YOUR TASK
Since the pictures are not wanted, retype the listing below exactly and without them.

--- SUPPLIED DATA Enclosed Below ---

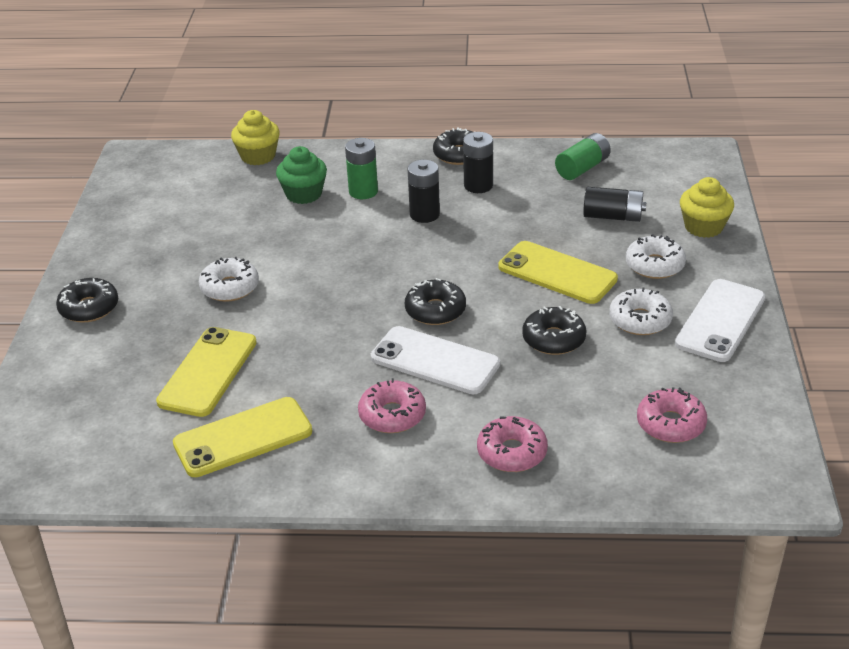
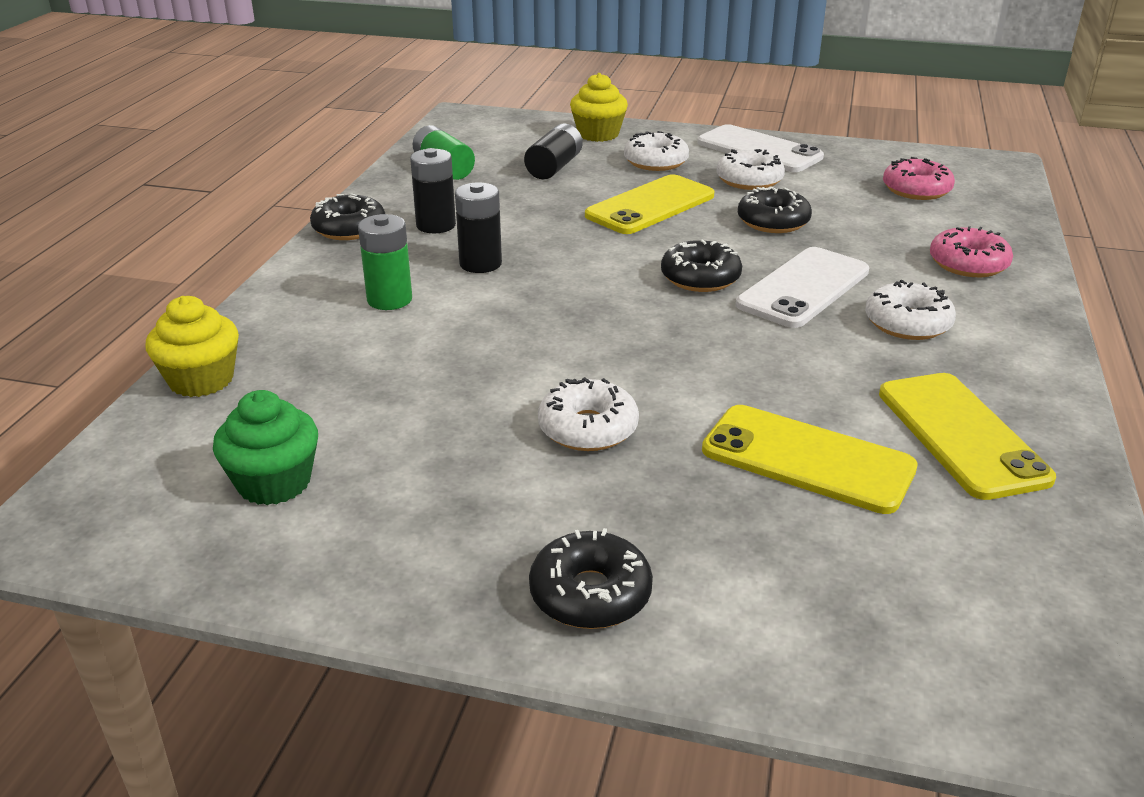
camera: 80 degrees left, 5 degrees down
(304, 194) = (358, 346): green cupcake -> green cupcake (274, 482)
(392, 415) = (907, 323): pink donut -> white donut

--- End of Enclosed SUPPLIED DATA ---

OUTPUT FOR THIS TASK
camera: 80 degrees left, 5 degrees down
(304, 194) = (358, 346): green cupcake -> green cupcake (274, 482)
(392, 415) = (907, 323): pink donut -> white donut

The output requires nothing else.